_Directions for this task:_
Drop all images and give the records again exactly.
::: Material supplied
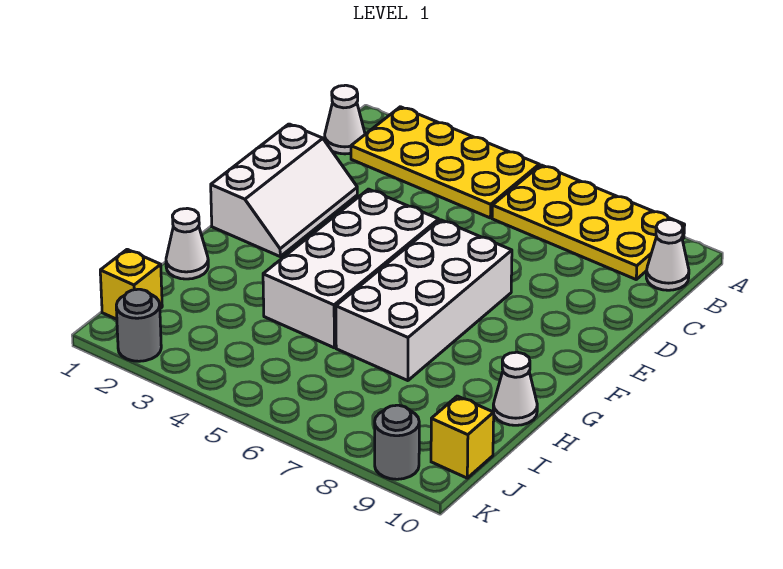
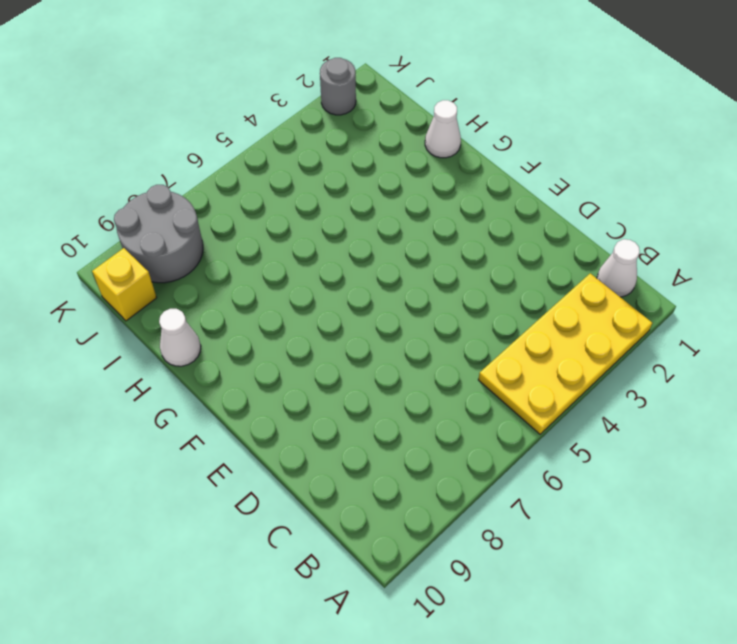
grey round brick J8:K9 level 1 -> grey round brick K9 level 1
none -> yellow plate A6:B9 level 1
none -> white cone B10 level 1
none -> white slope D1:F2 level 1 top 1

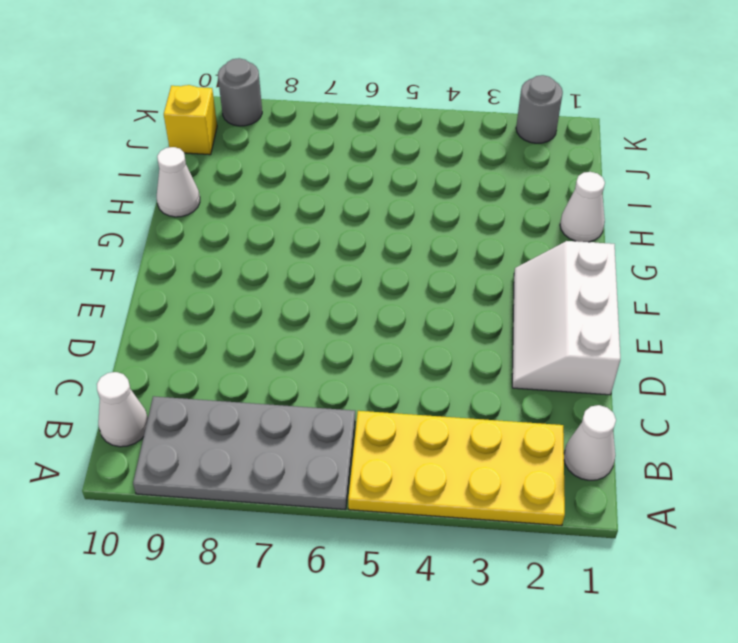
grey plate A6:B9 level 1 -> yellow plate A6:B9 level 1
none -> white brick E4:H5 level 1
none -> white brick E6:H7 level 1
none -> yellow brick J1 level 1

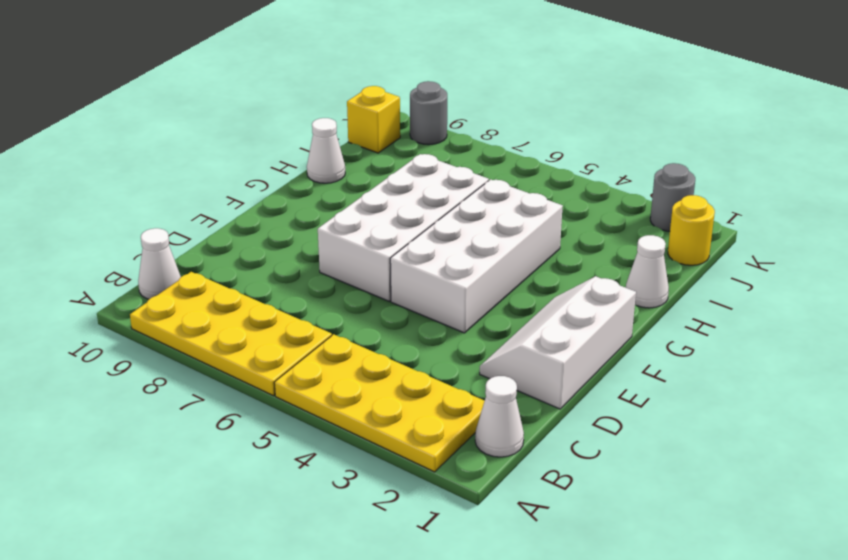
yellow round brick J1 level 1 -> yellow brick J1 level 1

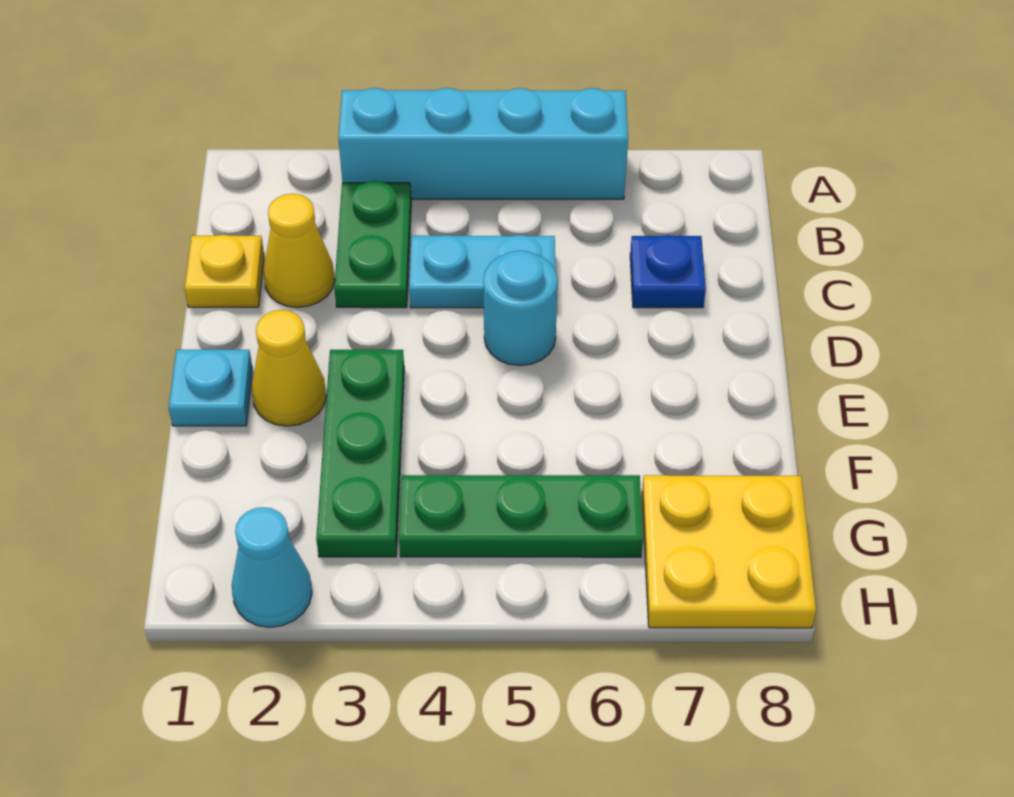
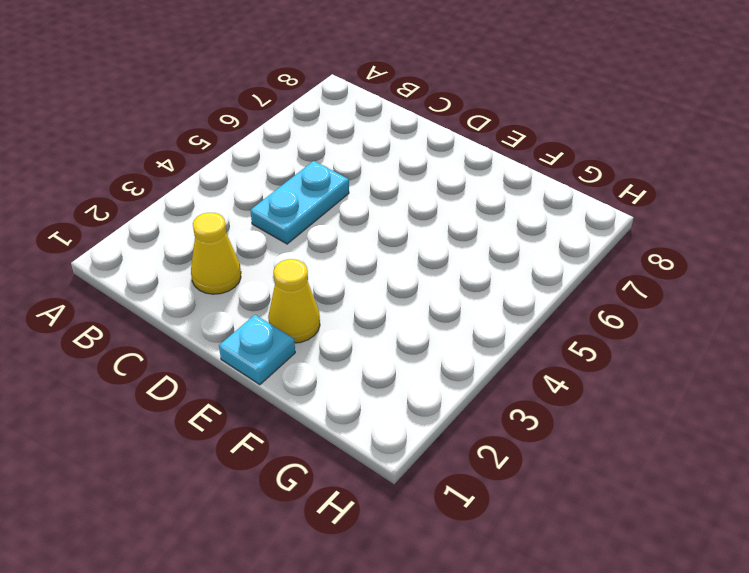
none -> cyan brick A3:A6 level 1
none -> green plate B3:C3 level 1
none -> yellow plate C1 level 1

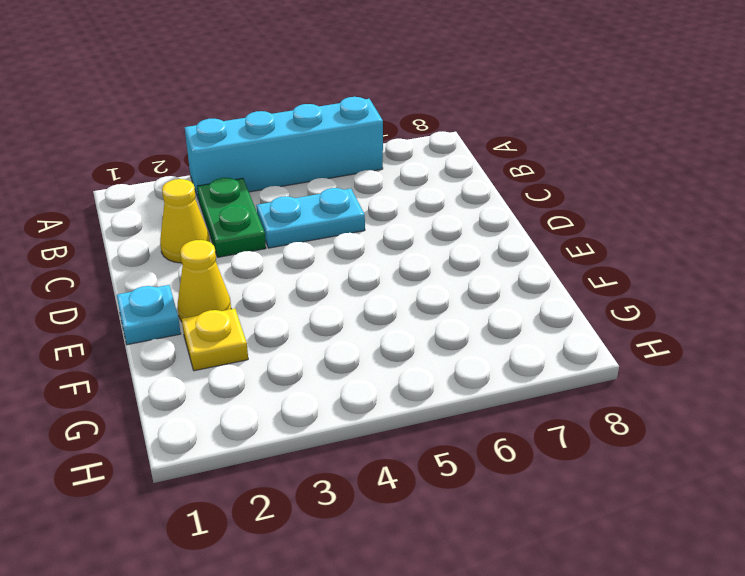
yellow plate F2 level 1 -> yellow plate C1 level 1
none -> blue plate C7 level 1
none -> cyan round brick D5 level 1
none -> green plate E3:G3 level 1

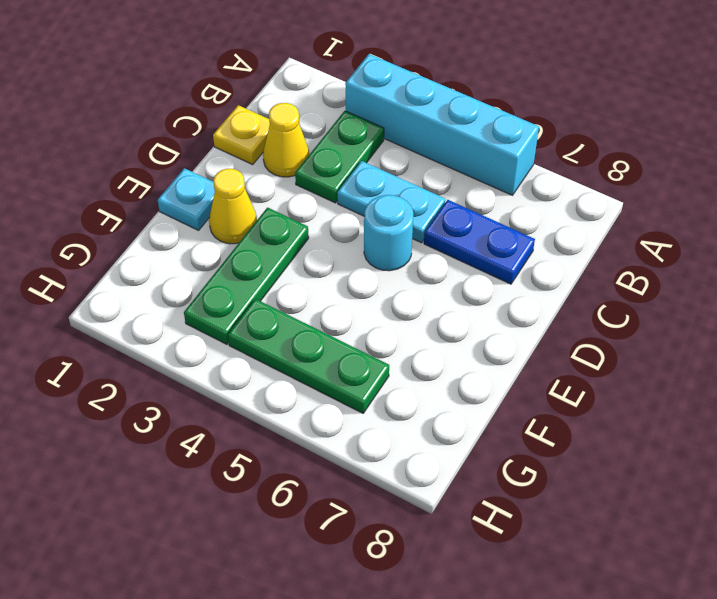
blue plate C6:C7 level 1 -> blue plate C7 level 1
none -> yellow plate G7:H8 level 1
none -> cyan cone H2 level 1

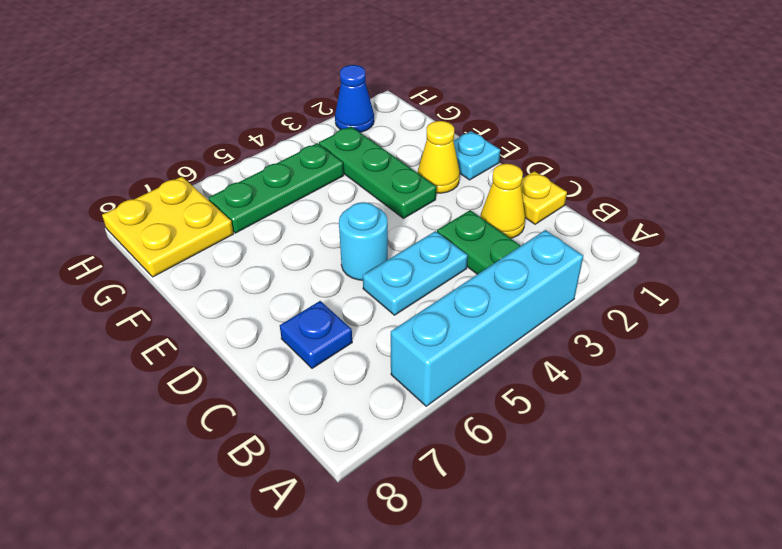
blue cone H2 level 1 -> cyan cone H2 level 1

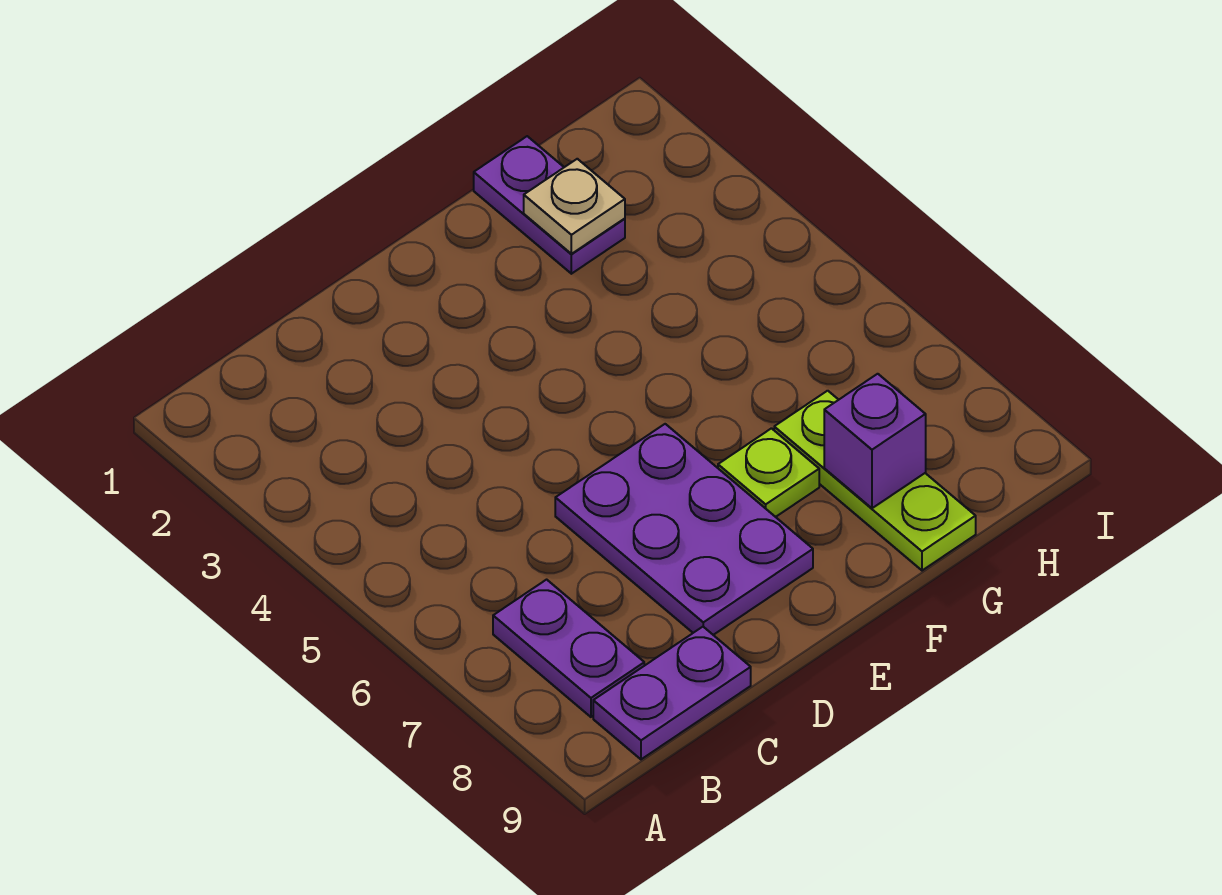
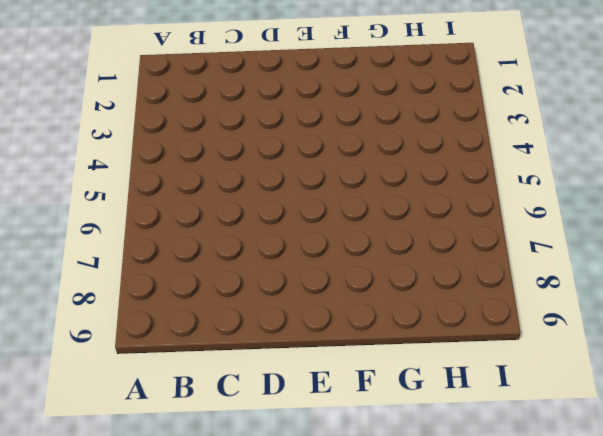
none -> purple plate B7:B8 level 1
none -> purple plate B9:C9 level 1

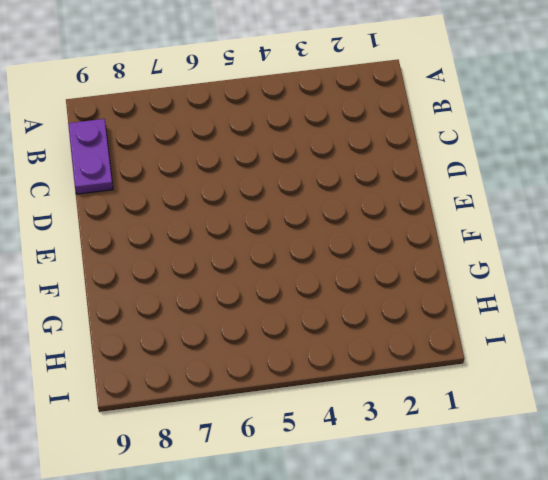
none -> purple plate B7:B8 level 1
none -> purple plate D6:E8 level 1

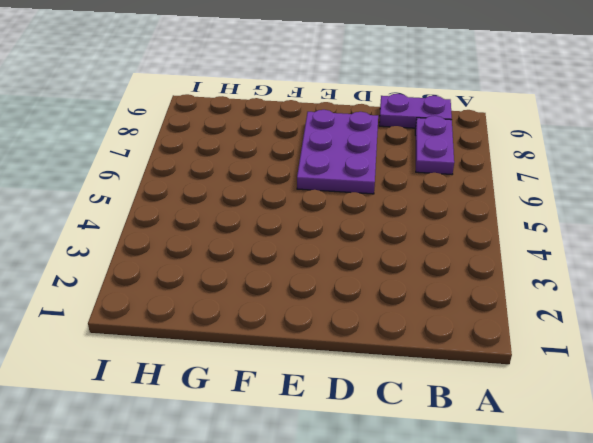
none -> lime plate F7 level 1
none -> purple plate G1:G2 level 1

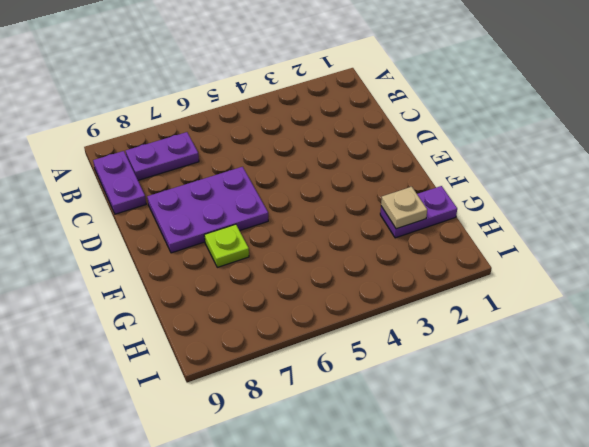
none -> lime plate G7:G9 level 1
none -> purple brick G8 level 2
::::::
_Solution for this exercise:_
grey round brick J8:K9 level 1 -> grey round brick K9 level 1
none -> yellow plate A6:B9 level 1
none -> white cone B10 level 1
none -> white slope D1:F2 level 1 top 1

grey plate A6:B9 level 1 -> yellow plate A6:B9 level 1
none -> white brick E4:H5 level 1
none -> white brick E6:H7 level 1
none -> yellow brick J1 level 1

yellow round brick J1 level 1 -> yellow brick J1 level 1

none -> cyan brick A3:A6 level 1
none -> green plate B3:C3 level 1
none -> yellow plate C1 level 1

yellow plate F2 level 1 -> yellow plate C1 level 1
none -> blue plate C7 level 1
none -> cyan round brick D5 level 1
none -> green plate E3:G3 level 1

blue plate C6:C7 level 1 -> blue plate C7 level 1
none -> yellow plate G7:H8 level 1
none -> cyan cone H2 level 1

blue cone H2 level 1 -> cyan cone H2 level 1

none -> purple plate B7:B8 level 1
none -> purple plate B9:C9 level 1

none -> purple plate B7:B8 level 1
none -> purple plate D6:E8 level 1

none -> lime plate F7 level 1
none -> purple plate G1:G2 level 1

none -> lime plate G7:G9 level 1
none -> purple brick G8 level 2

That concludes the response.